[Opening GIVEN INFORMATION section]
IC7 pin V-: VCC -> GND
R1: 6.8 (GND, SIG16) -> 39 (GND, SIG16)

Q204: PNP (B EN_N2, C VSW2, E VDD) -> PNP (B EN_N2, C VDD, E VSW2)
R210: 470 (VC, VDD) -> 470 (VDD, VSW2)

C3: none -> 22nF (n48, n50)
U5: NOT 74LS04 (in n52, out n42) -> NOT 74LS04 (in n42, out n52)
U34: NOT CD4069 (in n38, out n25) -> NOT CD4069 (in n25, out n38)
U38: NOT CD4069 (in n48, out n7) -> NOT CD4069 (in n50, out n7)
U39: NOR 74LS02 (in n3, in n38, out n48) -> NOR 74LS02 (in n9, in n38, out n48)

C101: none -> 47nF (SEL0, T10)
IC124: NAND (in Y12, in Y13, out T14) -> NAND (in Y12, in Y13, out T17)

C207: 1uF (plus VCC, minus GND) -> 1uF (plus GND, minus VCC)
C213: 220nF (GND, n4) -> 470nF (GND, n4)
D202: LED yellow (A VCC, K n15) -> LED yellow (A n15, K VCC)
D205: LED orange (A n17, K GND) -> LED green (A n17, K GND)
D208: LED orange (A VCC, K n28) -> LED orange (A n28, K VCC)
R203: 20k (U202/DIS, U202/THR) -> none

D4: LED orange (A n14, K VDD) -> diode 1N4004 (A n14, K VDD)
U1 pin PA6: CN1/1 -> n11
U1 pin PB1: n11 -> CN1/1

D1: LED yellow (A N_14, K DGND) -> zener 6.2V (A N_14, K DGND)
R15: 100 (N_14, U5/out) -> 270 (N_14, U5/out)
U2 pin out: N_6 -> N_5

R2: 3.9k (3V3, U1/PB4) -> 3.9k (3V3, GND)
[Closing GIVEN INFORMATION section]
TASK INSTRUCTIONS: Determine how many lines in the listing above hold the word "yellow", and reply with that number only.

RESULT: 2